begin Supplied material
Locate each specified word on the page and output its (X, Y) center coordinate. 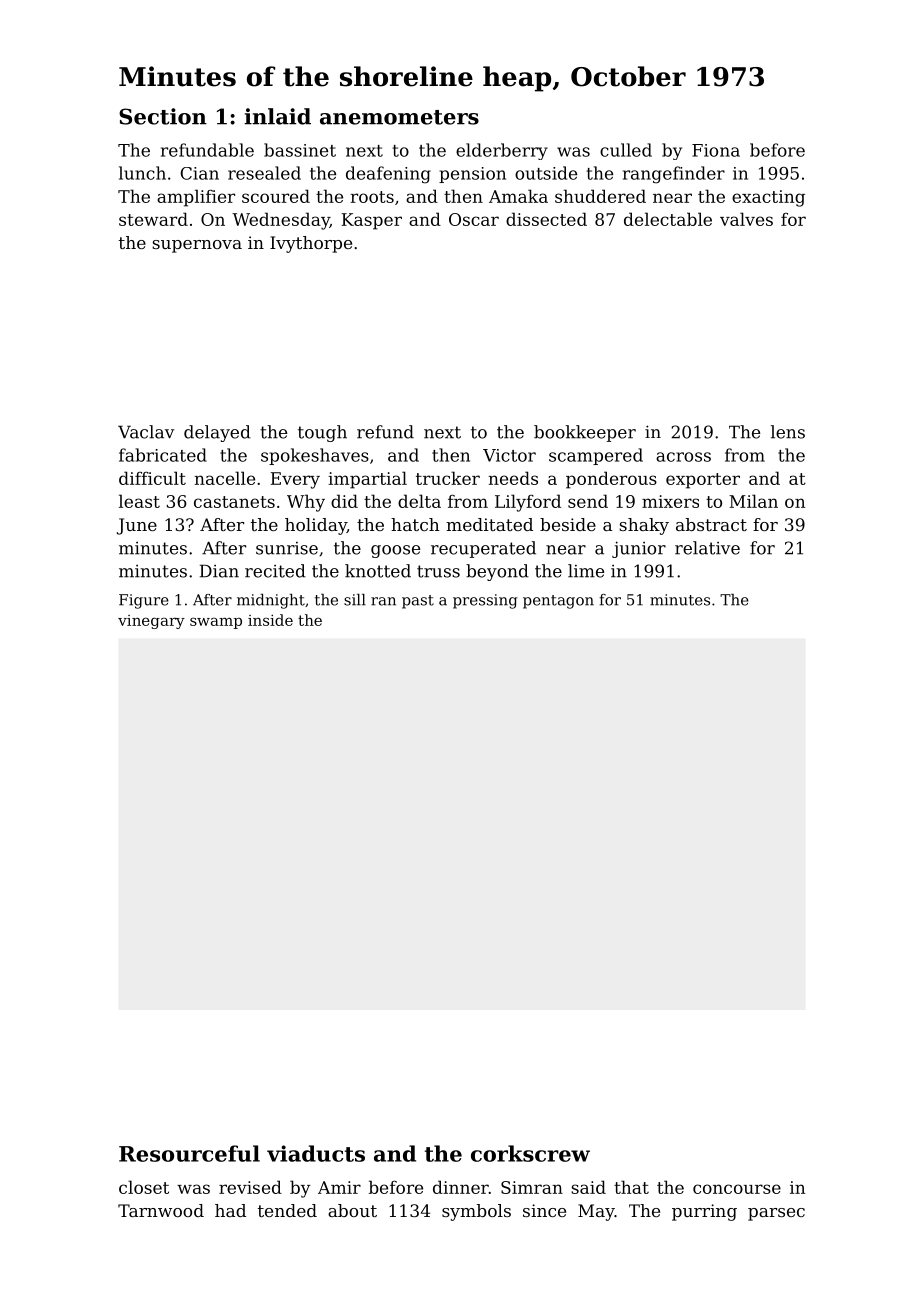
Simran (532, 1187)
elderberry (502, 151)
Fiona (716, 150)
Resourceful (189, 1153)
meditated (489, 524)
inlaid (277, 116)
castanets (234, 502)
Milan (753, 501)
end Supplied material
Echo back every line of the entries above verbatim, omitting the pictures.

Locate each specified word on the page and output its (X, Y) center coordinate. 
Simran (532, 1187)
elderberry (502, 151)
Fiona (716, 150)
Resourceful (189, 1153)
meditated (489, 524)
inlaid (277, 116)
castanets (234, 502)
Milan (753, 501)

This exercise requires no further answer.